» **RECORDS FOR THE TASK**
· · · ·

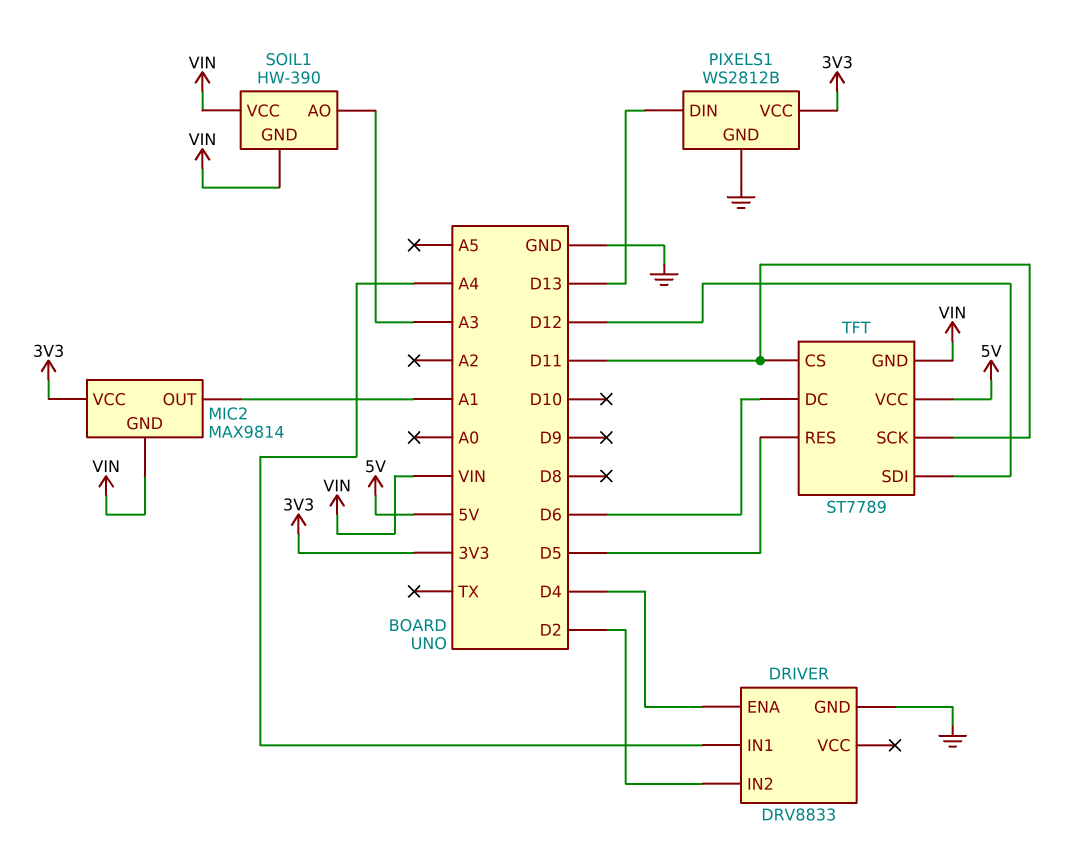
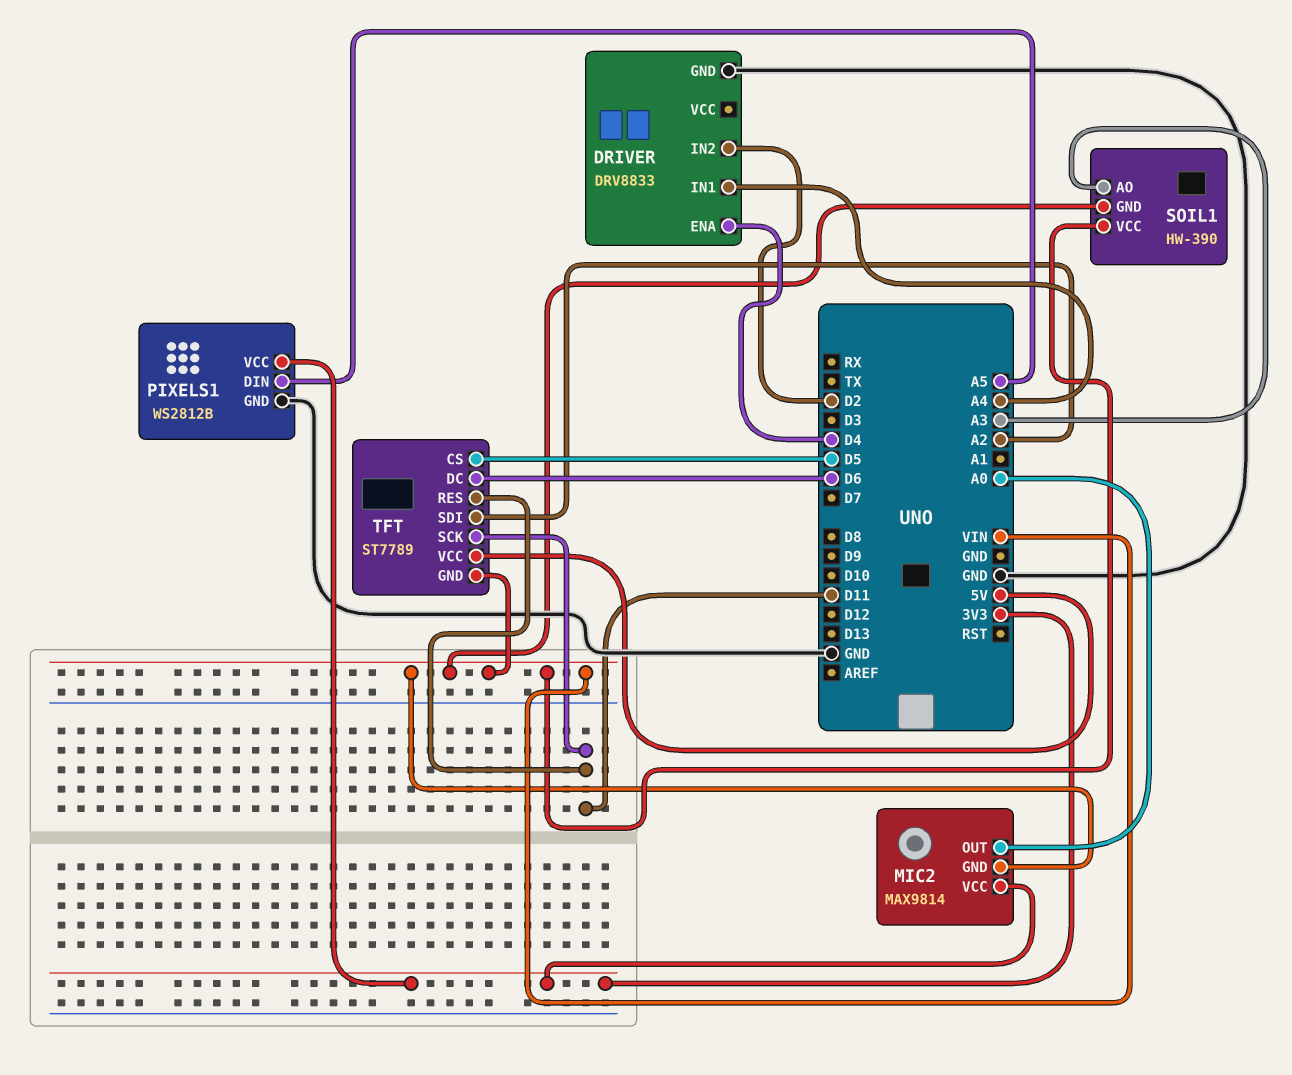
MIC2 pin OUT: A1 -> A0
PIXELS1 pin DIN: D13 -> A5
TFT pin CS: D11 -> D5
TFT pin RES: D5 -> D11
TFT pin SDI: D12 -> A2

· · · ·

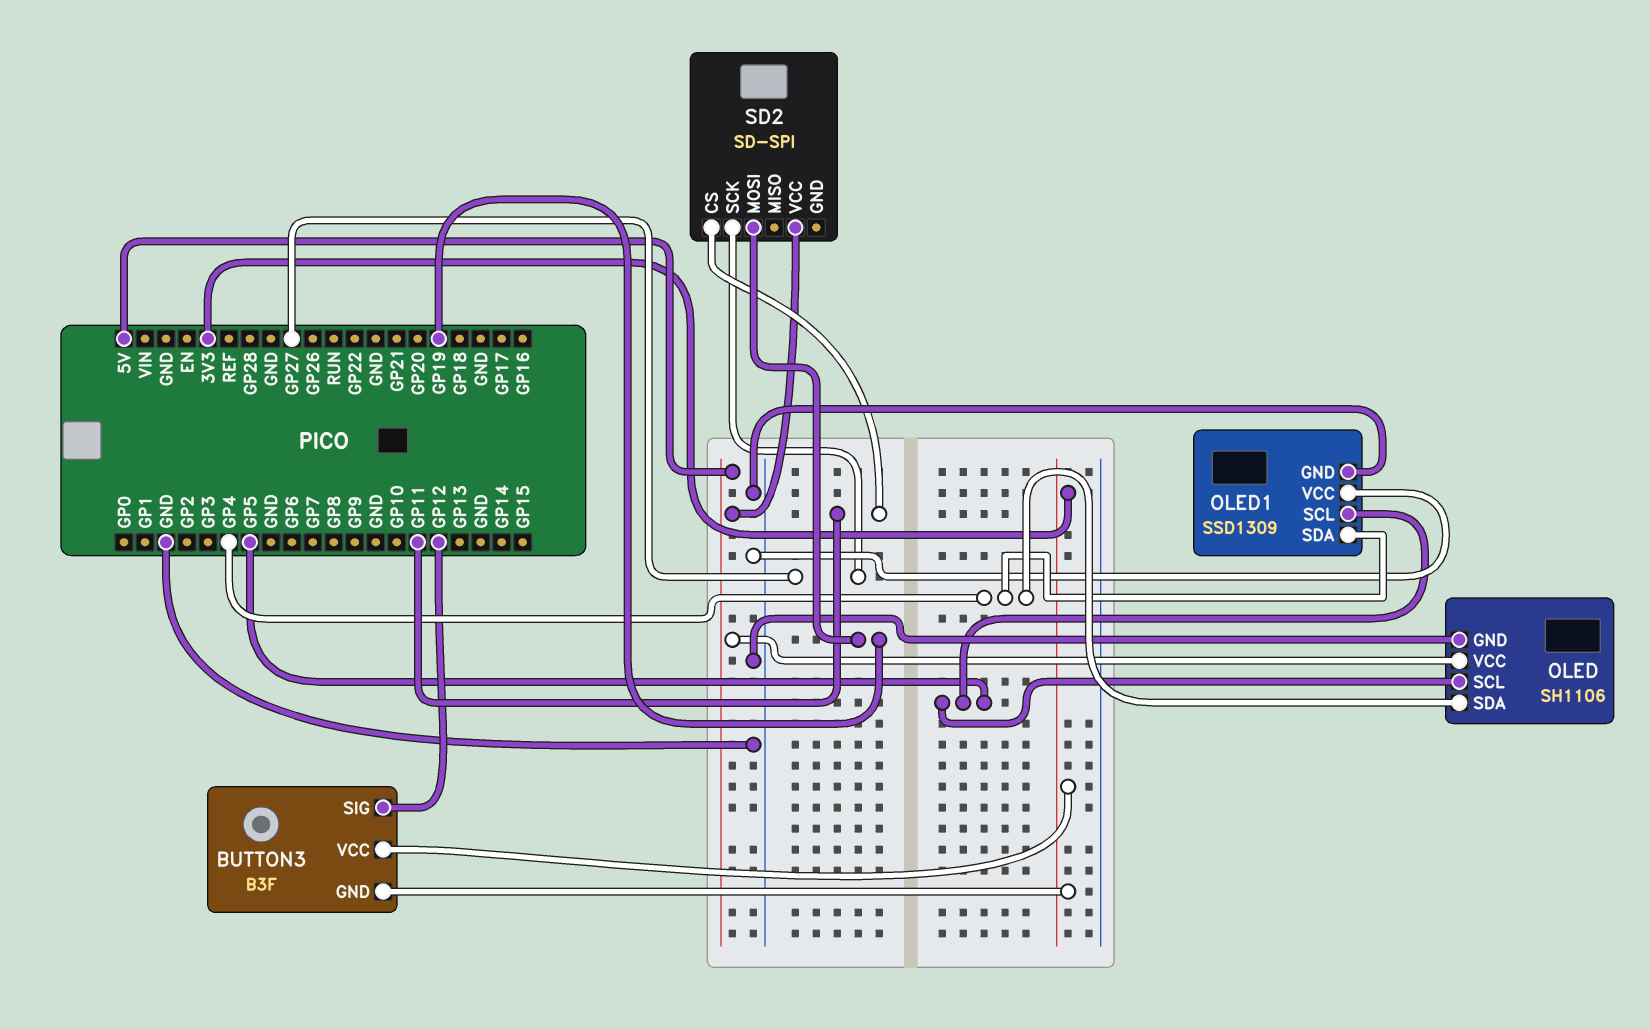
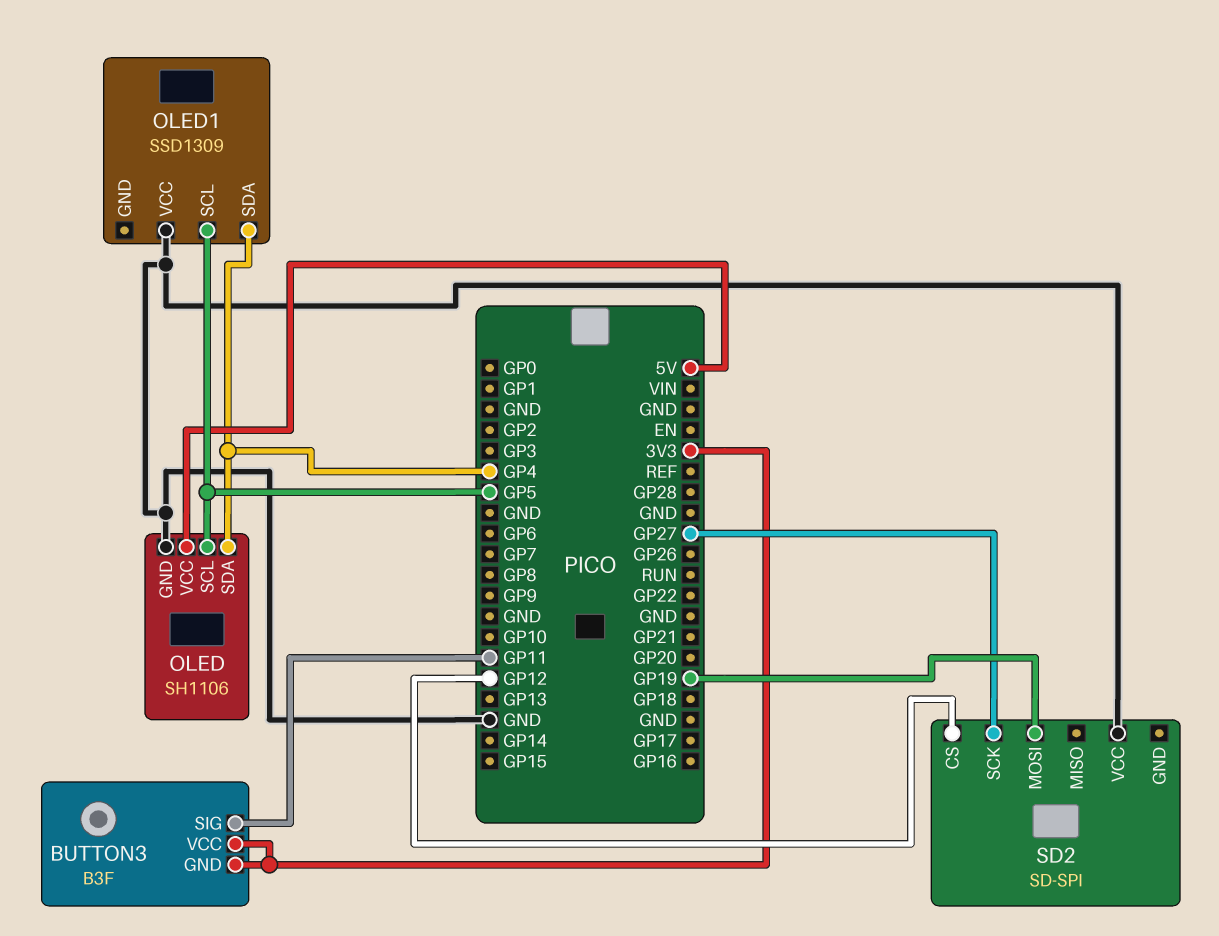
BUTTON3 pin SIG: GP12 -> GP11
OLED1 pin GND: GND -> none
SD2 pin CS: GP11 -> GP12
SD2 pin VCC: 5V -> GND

· · · ·

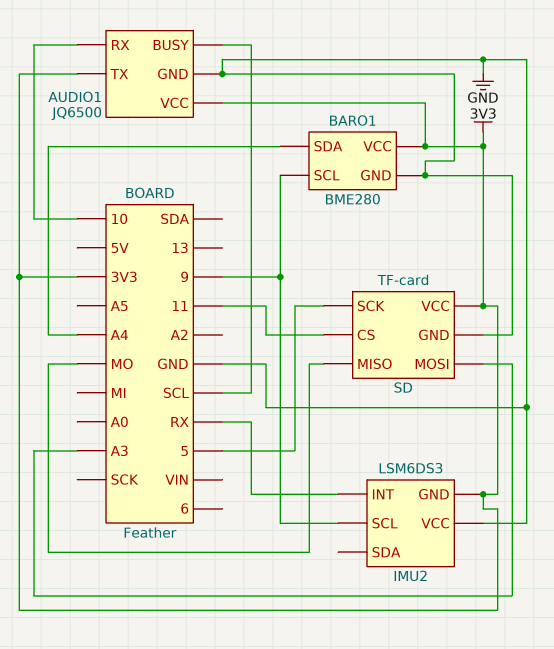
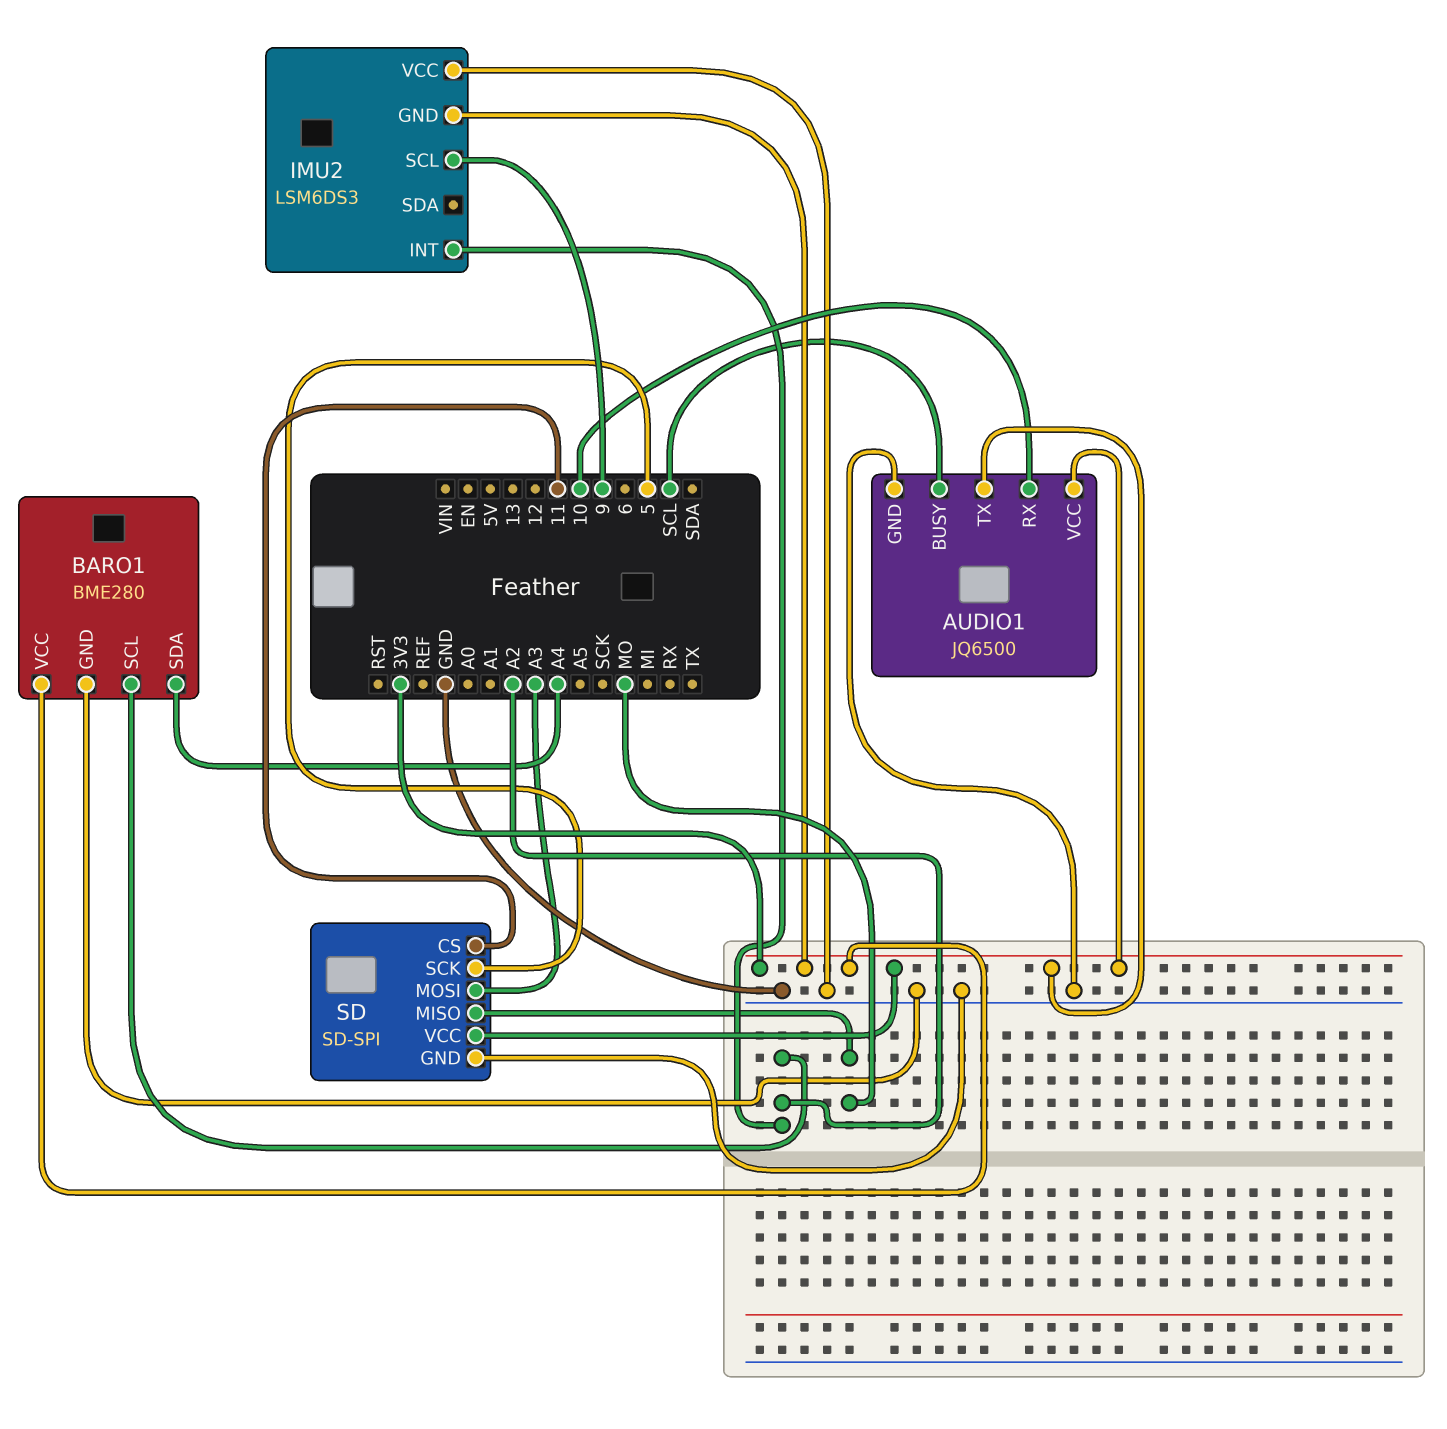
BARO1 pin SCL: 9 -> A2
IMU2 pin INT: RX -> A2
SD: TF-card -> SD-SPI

· · · ·

» **WHAT IS REQUIRED**
Copy word for word the stretch of entries above from the line that has "MIC2 pin OUT: A1 -> A0" through the line that has "TFT pin SDI: D12 -> A2", both ends included, and nothing outside it.

» **EXERCISE OUTPUT**
MIC2 pin OUT: A1 -> A0
PIXELS1 pin DIN: D13 -> A5
TFT pin CS: D11 -> D5
TFT pin RES: D5 -> D11
TFT pin SDI: D12 -> A2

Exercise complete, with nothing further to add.